What you are asked to do: State only how many lines below include the string "down".

________________________________________

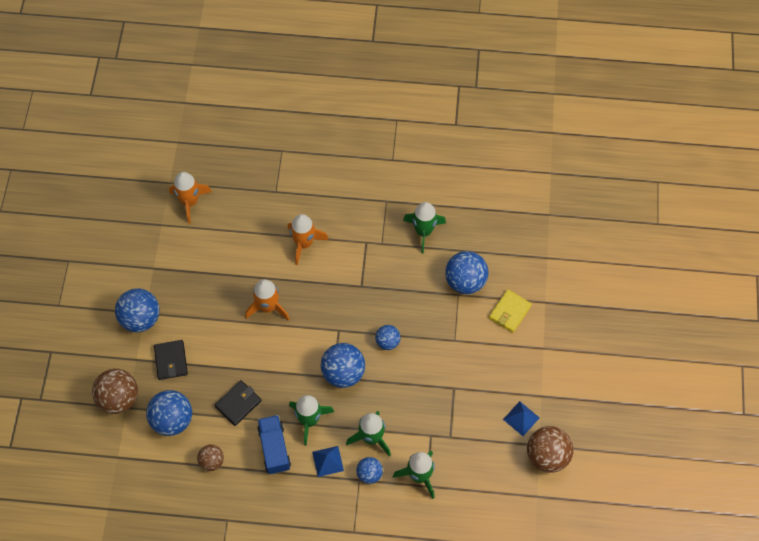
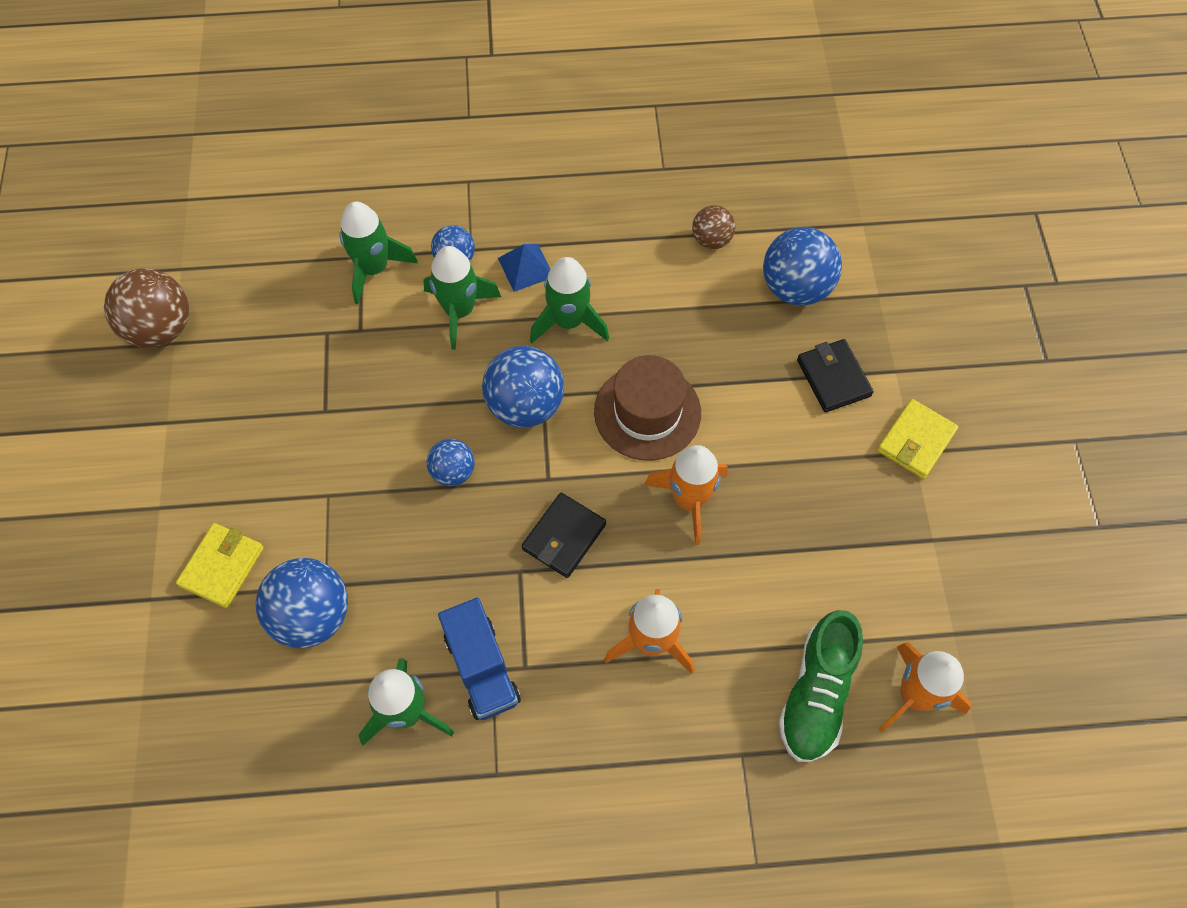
camera: 170 degrees right, 0 degrees up
brown ball [92,369,138,414] -> none
blue ball [115,288,159,332] -> yellow wallet [877,399,958,479]
black wallet [214,380,262,426] -> black wallet moved to [521,492,606,578]
blue truck [257,415,291,474] -> blue truck moved to [438,598,521,720]
blue pyramid [503,401,540,436] -> none
none -> brown hat [594,355,701,461]
none -> green shoe [778,610,863,762]

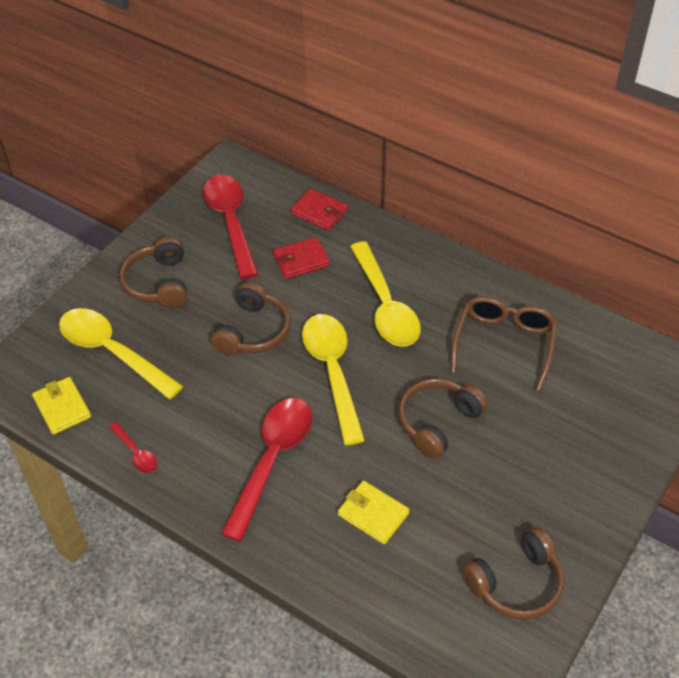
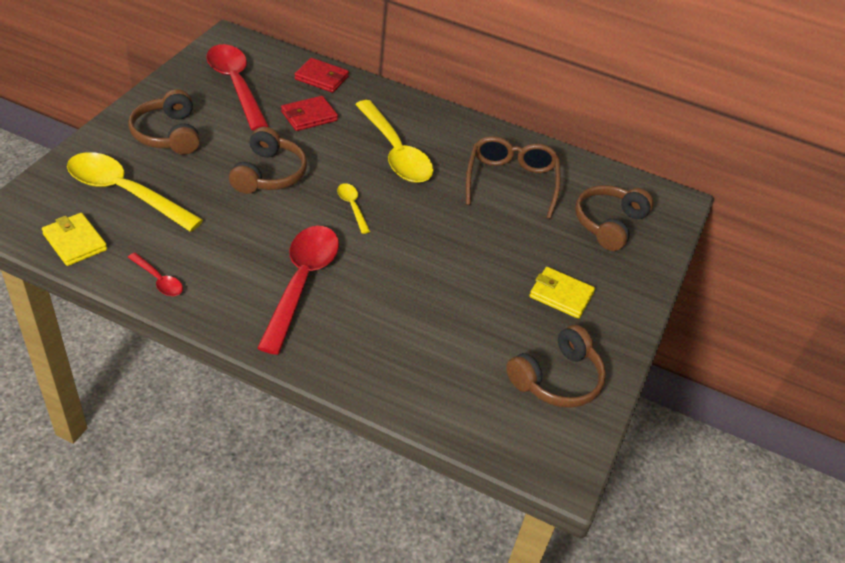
camera: 15 degrees left, 5 degrees down
yellow spoon [302,314,365,445] -> yellow spoon [337,183,370,234], size x0.46
yellow wallet [338,481,409,544] -> yellow wallet moved to [529,267,595,319]
brown headphones [399,378,488,459] -> brown headphones moved to [575,185,654,251]

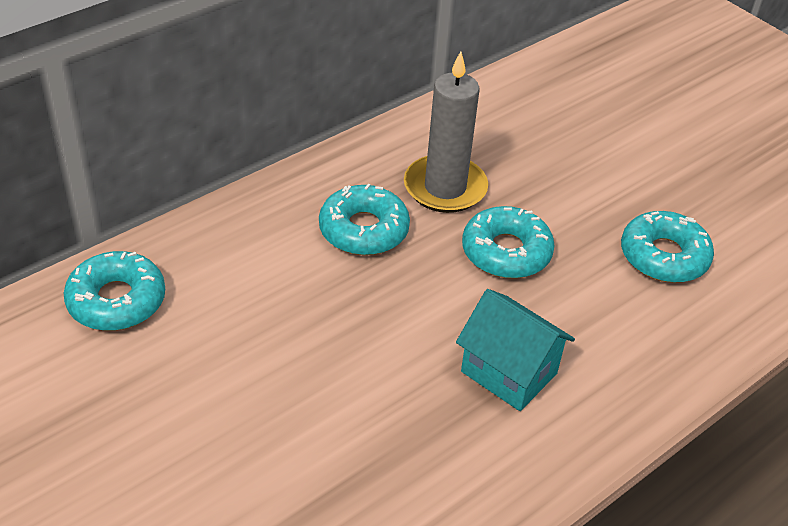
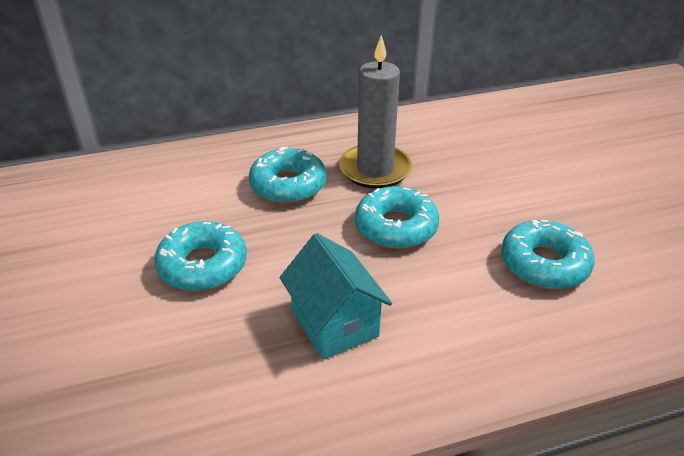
camera: 25 degrees right, 5 degrees down
turquoise donut [64,251,165,331] -> turquoise donut moved to [154,221,247,291]

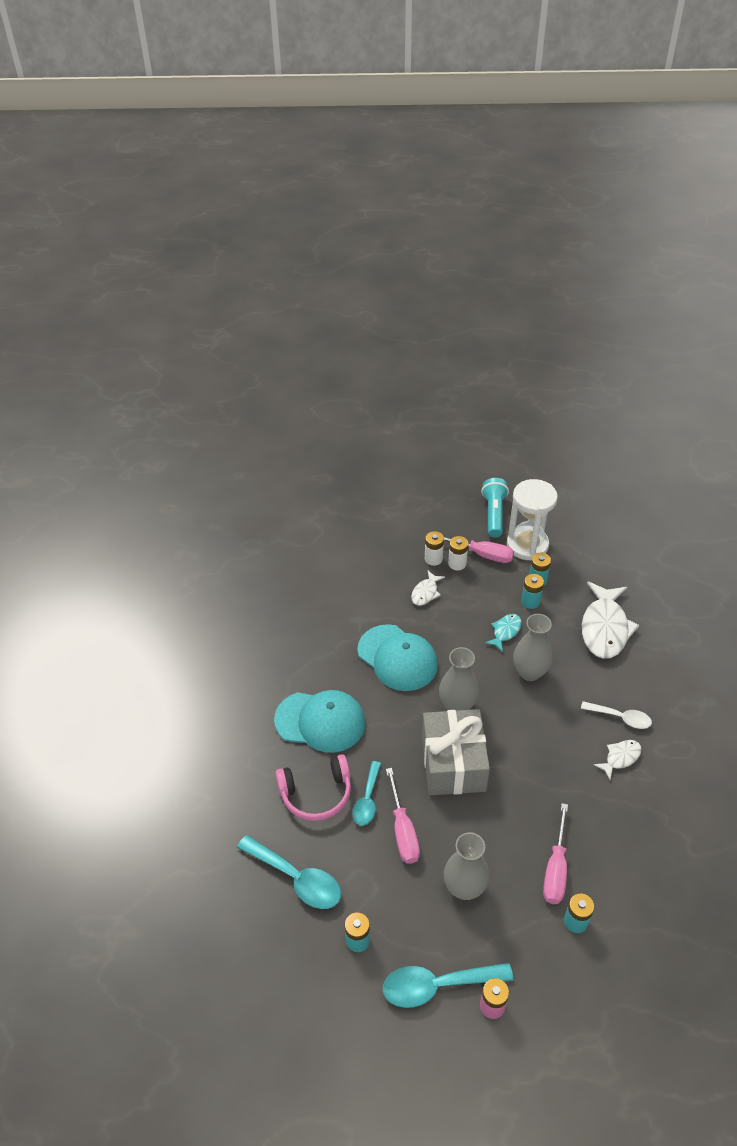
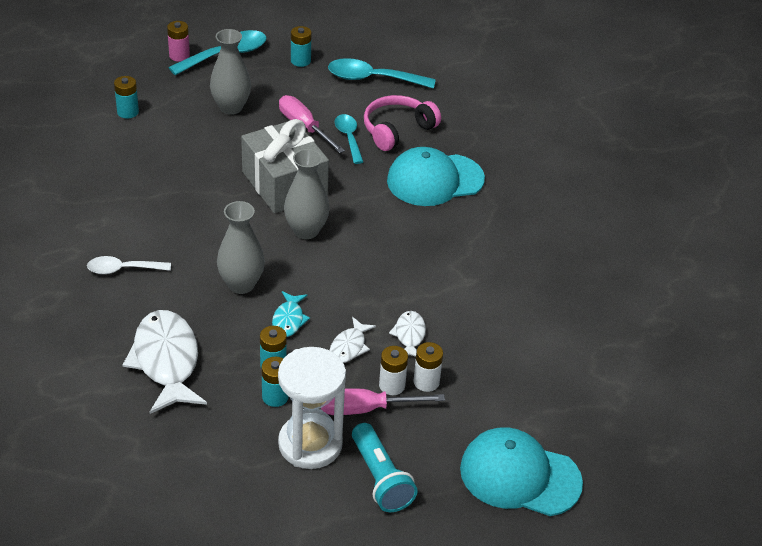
camera: 150 degrees right, 5 degrees down
turquoise cap [357,624,438,691] -> turquoise cap moved to [460,427,583,516]
pink screwdriver [543,803,568,904] -> none
white fish [594,740,642,780] -> white fish moved to [329,317,376,363]

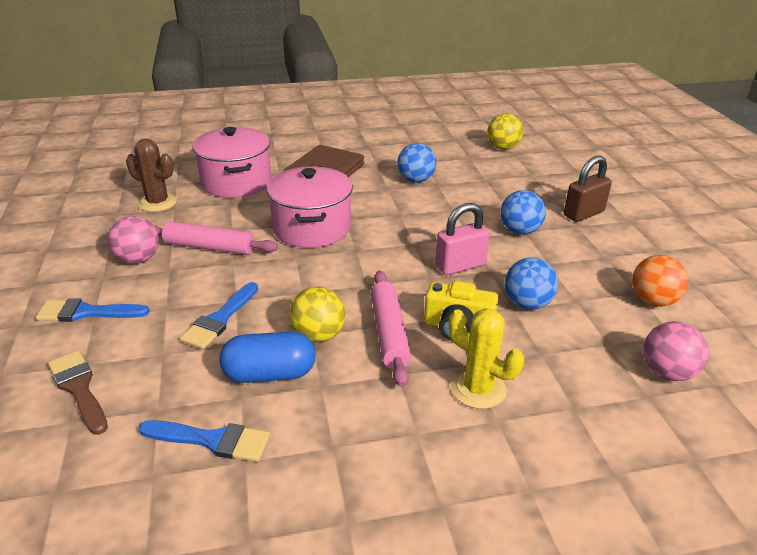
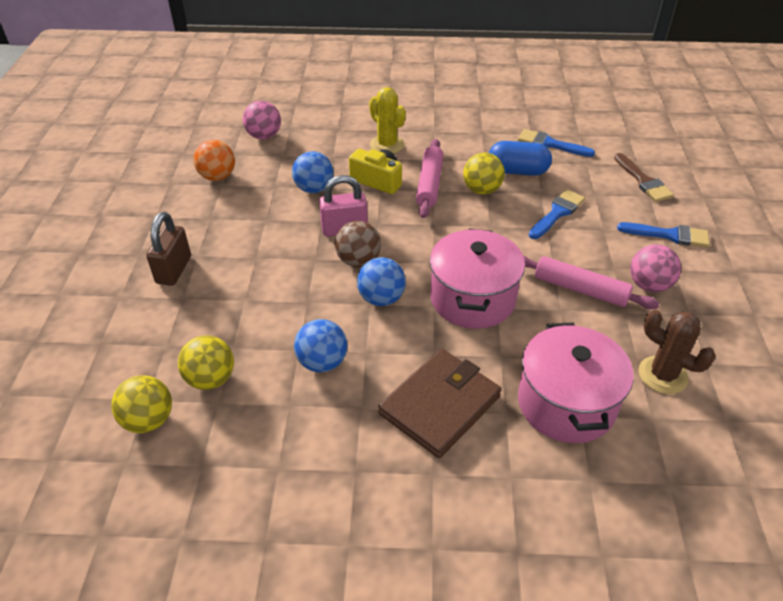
camera: 165 degrees left, 10 degrees up
blue ball [501,190,546,235] -> blue ball moved to [357,257,406,306]
brown padlock [564,155,612,222] -> brown padlock turned 60 degrees counterclockwise [146,212,191,286]
none -> yellow ball [178,335,234,390]
none -> brown ball [335,221,381,267]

________________________________________

Finished exercise: 3